Exercise directions: Below are the records; count the lines in which "dumbbell" occurs and report only that number.

Dataset items:
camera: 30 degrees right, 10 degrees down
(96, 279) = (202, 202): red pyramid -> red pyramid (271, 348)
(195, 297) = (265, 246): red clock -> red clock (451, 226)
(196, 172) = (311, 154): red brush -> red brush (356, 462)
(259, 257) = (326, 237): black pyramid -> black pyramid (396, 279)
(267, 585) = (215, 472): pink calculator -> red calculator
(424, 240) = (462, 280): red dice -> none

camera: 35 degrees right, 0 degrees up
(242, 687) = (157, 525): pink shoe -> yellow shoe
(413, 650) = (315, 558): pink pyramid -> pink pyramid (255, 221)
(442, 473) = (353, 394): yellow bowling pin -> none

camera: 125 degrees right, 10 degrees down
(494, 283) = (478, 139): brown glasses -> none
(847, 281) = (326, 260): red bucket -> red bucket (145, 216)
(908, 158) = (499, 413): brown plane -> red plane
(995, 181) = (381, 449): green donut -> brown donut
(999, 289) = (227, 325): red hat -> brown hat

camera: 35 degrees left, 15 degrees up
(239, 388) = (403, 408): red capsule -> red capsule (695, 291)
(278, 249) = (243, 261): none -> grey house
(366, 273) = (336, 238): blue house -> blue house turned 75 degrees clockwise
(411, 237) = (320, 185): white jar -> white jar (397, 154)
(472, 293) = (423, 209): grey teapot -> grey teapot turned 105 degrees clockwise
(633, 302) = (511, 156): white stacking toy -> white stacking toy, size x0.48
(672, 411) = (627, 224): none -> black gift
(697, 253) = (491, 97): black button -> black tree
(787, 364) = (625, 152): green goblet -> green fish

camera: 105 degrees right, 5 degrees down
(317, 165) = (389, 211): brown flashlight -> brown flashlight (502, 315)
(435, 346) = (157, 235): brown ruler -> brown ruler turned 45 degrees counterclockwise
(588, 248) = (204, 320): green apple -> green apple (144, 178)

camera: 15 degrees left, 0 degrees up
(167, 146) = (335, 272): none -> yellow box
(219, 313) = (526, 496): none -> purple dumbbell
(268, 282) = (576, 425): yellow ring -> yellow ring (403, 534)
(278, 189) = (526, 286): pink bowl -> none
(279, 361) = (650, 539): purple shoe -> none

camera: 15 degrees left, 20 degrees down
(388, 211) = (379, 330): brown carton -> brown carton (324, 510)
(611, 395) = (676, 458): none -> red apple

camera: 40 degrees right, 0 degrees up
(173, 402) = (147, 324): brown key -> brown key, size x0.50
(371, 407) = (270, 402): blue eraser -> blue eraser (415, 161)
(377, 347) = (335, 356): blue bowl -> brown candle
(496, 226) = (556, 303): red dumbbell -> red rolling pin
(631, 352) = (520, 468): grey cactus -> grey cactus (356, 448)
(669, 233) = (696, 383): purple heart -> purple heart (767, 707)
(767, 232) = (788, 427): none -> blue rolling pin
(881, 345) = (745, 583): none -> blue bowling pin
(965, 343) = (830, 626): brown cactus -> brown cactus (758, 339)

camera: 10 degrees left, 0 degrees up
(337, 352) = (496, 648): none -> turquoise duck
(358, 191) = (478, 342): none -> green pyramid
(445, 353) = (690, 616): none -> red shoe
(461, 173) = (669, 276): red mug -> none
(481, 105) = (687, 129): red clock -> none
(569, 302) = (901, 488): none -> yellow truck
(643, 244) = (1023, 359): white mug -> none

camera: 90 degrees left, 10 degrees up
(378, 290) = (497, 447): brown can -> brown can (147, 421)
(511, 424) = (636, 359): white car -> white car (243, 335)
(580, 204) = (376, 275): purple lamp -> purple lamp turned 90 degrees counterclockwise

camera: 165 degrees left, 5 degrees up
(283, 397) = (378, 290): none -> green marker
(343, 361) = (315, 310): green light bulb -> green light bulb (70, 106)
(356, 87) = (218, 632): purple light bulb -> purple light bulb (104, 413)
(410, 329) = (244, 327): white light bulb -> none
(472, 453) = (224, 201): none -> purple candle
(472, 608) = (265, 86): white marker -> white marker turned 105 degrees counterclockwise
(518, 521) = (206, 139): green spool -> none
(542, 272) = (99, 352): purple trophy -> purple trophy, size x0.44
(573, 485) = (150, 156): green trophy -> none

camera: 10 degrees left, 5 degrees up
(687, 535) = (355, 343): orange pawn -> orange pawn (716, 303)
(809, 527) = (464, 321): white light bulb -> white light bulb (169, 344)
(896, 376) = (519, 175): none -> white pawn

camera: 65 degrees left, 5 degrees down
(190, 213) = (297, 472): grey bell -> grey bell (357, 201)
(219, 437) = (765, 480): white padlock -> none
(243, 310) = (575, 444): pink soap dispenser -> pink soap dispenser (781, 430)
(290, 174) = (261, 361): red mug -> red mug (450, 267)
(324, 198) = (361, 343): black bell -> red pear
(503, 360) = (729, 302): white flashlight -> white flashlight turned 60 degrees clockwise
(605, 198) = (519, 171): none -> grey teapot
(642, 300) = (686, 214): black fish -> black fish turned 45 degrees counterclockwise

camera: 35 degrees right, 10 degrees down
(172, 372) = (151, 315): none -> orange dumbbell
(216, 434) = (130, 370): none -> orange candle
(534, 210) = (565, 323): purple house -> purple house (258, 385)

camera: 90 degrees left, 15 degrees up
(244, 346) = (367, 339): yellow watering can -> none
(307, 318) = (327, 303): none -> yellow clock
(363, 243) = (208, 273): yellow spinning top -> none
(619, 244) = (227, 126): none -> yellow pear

Answer to this task: 3